EXERCISE DIRECTIONS:
Repeat each record exactly. Any picture gets left out.
===== DATASET CONTENT =====
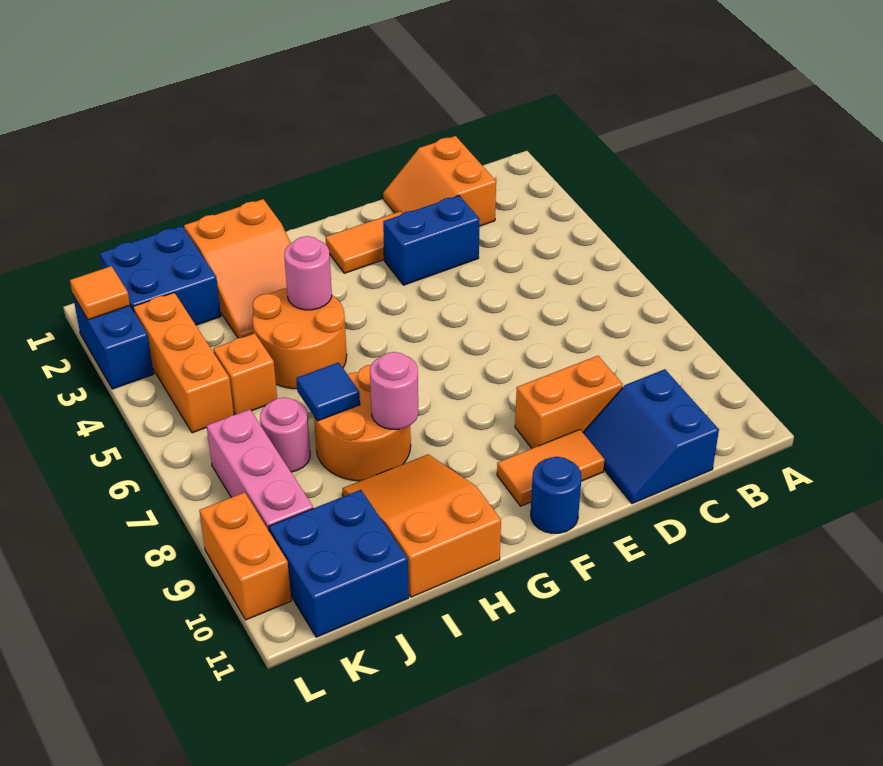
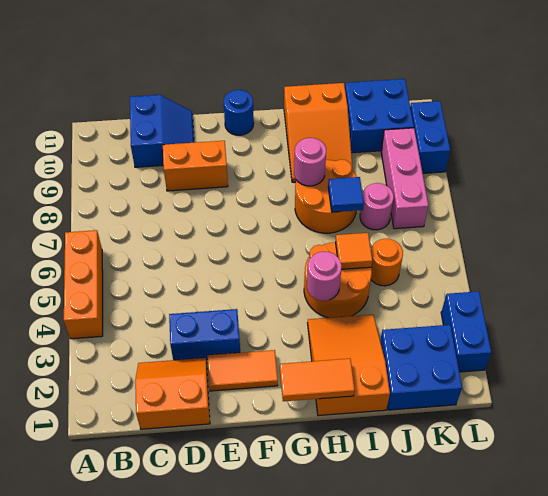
orange slope C1:D2 level 1 top C -> orange slope C1:D2 level 1 top 1
orange tile E10:F10 level 1 -> orange tile G1:H1 level 2
orange brick J5 level 1 -> orange round brick J5 level 1
orange brick K3:K5 level 1 -> orange brick A4:A6 level 1
orange tile L2 level 2 -> orange tile I5 level 2
orange brick L9:L10 level 1 -> blue brick L9:L10 level 1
=====
SOLUTION BELOW:
orange slope C1:D2 level 1 top C -> orange slope C1:D2 level 1 top 1
orange tile E10:F10 level 1 -> orange tile G1:H1 level 2
orange brick J5 level 1 -> orange round brick J5 level 1
orange brick K3:K5 level 1 -> orange brick A4:A6 level 1
orange tile L2 level 2 -> orange tile I5 level 2
orange brick L9:L10 level 1 -> blue brick L9:L10 level 1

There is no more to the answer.